[Available data Boundary: Start]
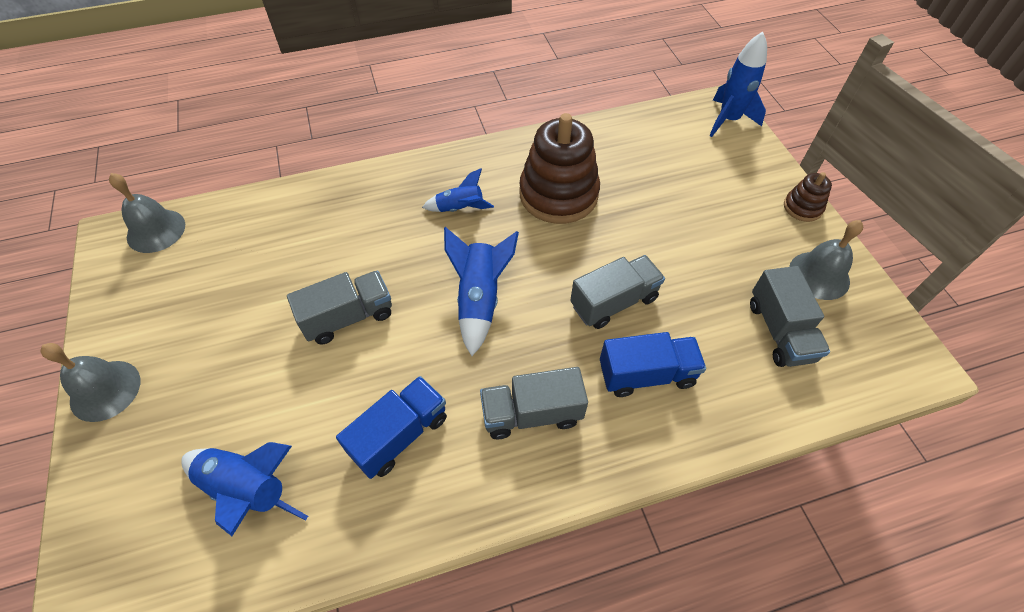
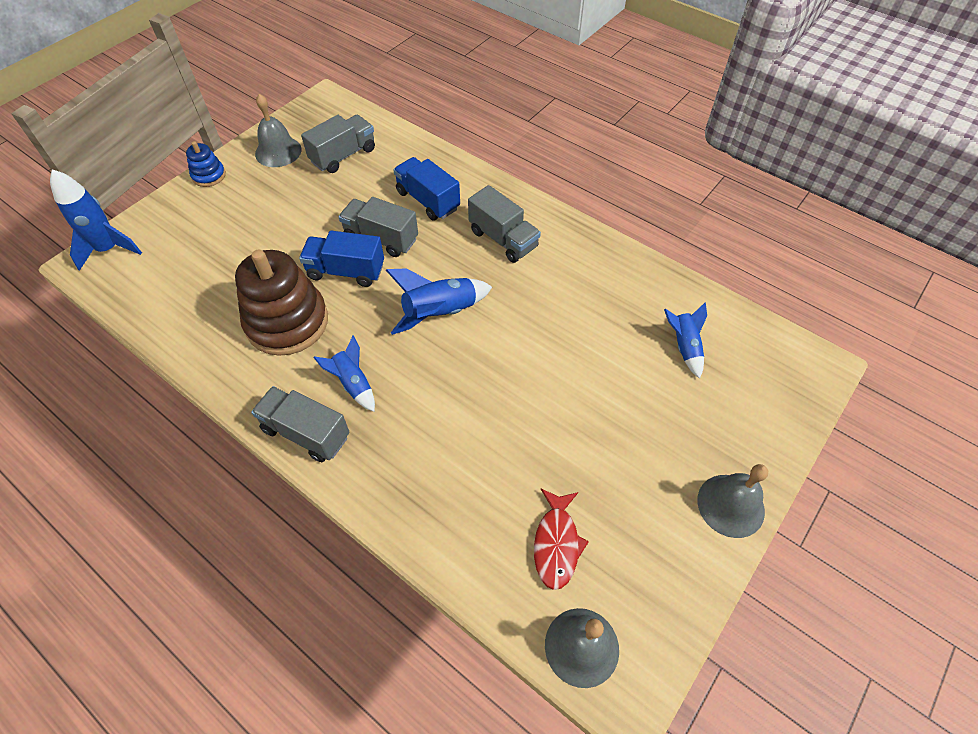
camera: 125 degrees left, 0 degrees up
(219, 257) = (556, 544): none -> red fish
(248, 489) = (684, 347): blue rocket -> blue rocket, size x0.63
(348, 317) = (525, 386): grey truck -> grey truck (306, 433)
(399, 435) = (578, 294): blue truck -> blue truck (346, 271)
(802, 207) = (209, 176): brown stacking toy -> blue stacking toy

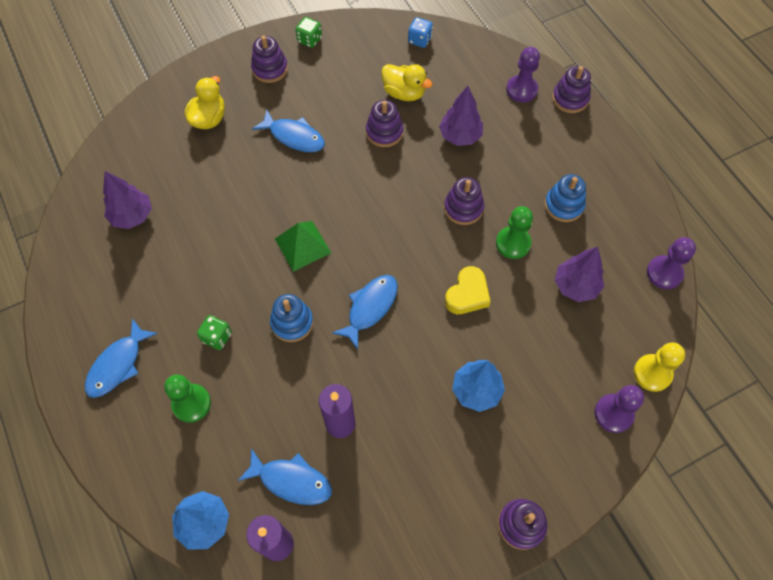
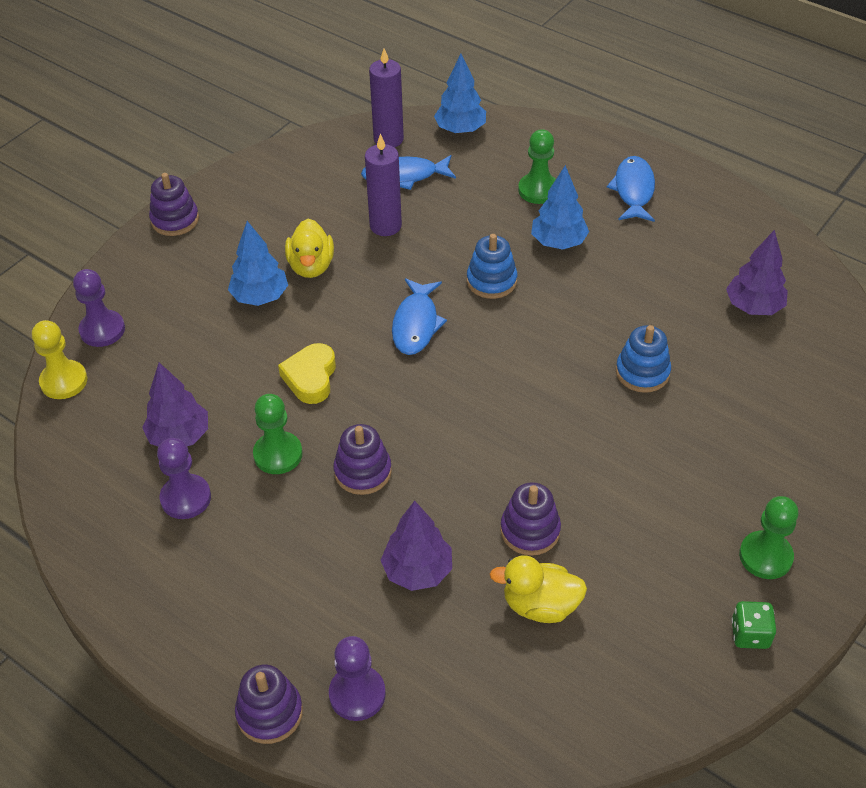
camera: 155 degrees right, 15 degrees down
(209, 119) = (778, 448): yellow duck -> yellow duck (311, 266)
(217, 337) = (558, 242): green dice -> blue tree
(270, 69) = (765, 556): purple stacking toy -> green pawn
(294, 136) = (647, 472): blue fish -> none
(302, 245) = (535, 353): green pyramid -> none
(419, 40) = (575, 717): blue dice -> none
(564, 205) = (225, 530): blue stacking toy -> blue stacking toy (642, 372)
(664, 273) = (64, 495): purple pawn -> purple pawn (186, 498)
[Available data Boundary: End]
Your goal. If a line of the data contains "blue", it counts; report the number of such lines and nothing else.

Solution for this exercise. 7